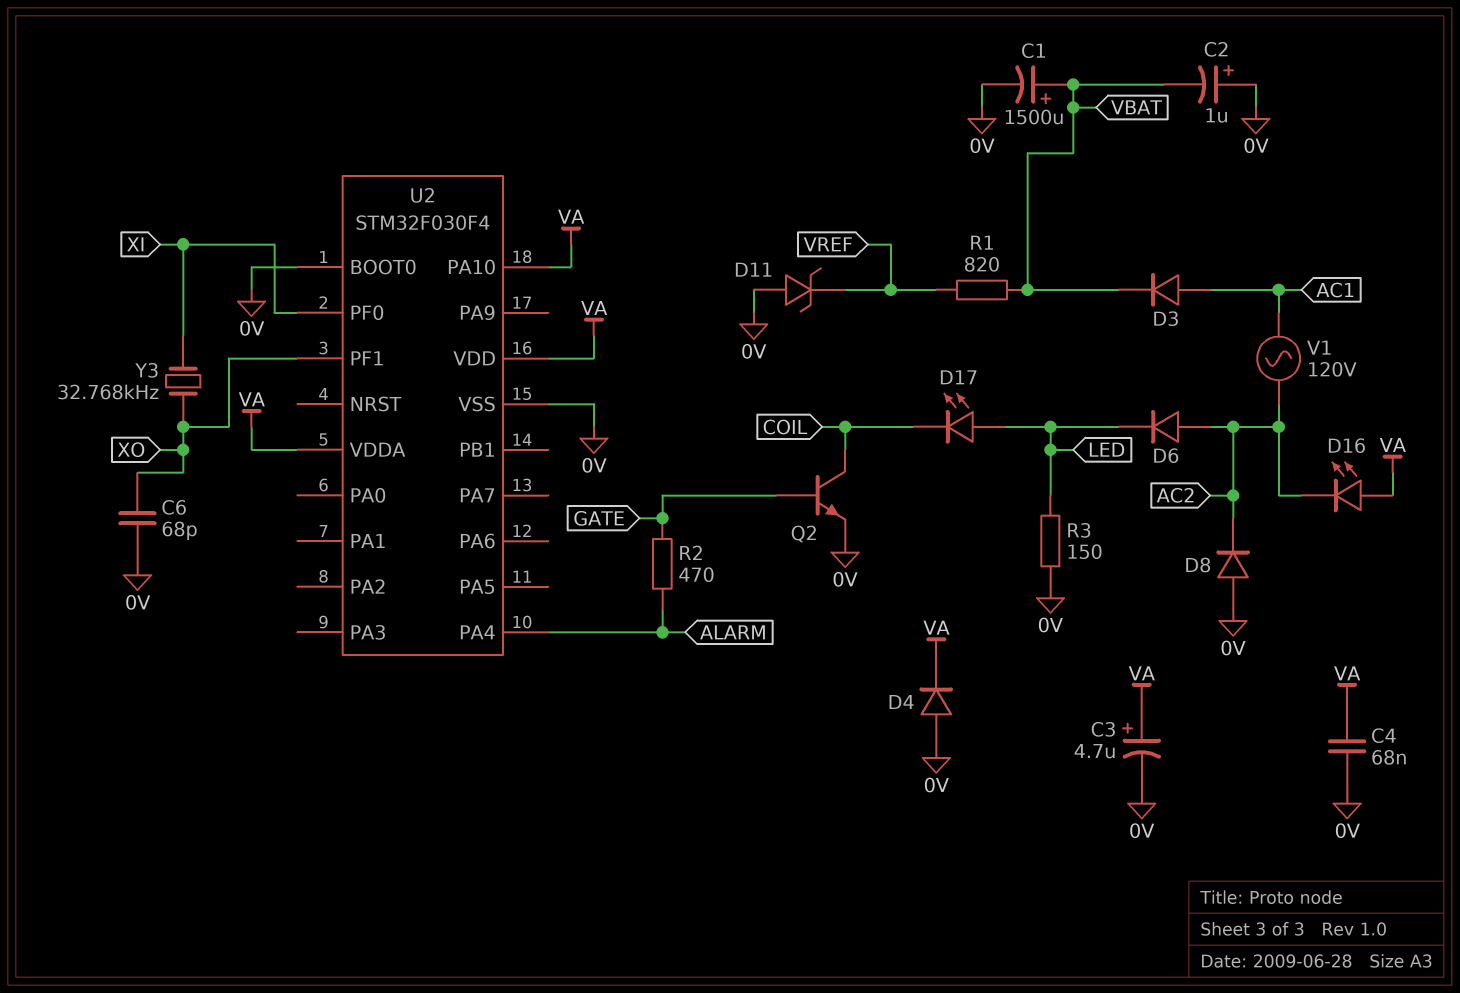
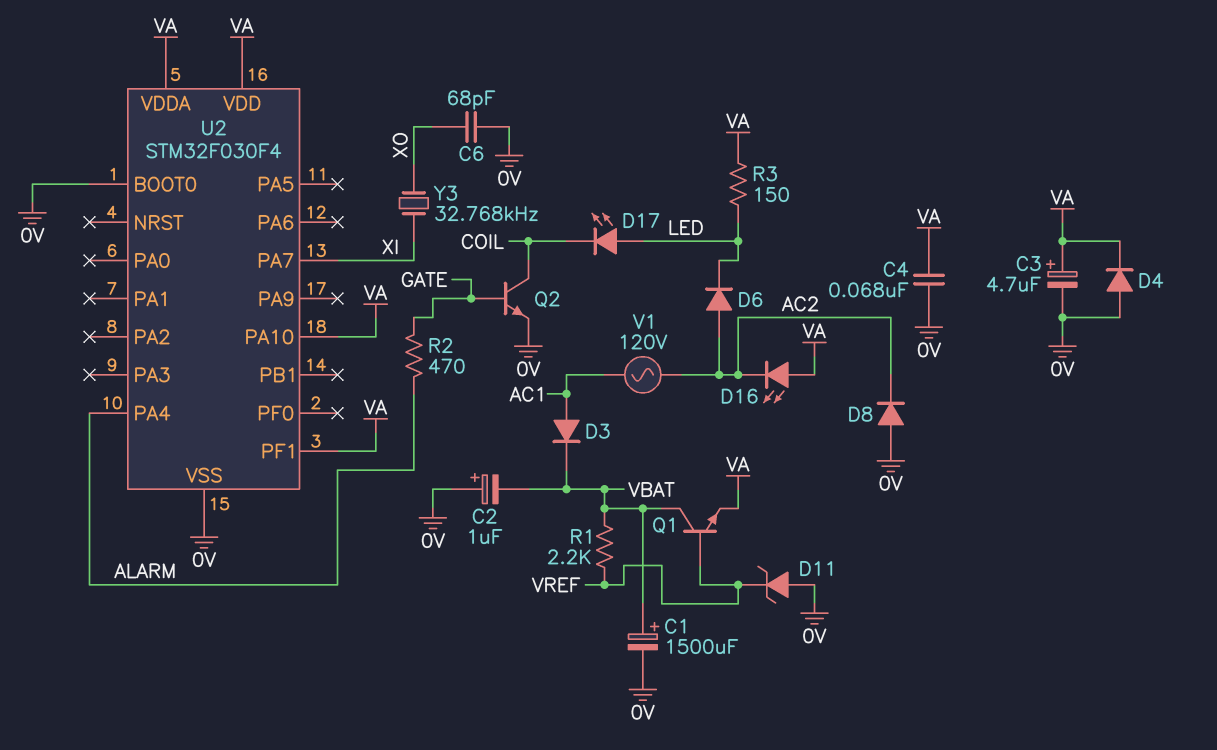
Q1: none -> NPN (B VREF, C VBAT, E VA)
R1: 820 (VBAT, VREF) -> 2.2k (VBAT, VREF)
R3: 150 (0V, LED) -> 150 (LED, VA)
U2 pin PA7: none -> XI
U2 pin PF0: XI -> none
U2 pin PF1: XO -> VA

---

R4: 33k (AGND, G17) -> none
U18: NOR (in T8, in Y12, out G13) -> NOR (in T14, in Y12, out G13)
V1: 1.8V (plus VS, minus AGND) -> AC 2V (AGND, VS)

:: WHAT TO WORK ON ::
Among the lines above, find those with the string "AGND" and copy them.

:: ANSWER TO THIS PROBLEM ::
R4: 33k (AGND, G17) -> none
V1: 1.8V (plus VS, minus AGND) -> AC 2V (AGND, VS)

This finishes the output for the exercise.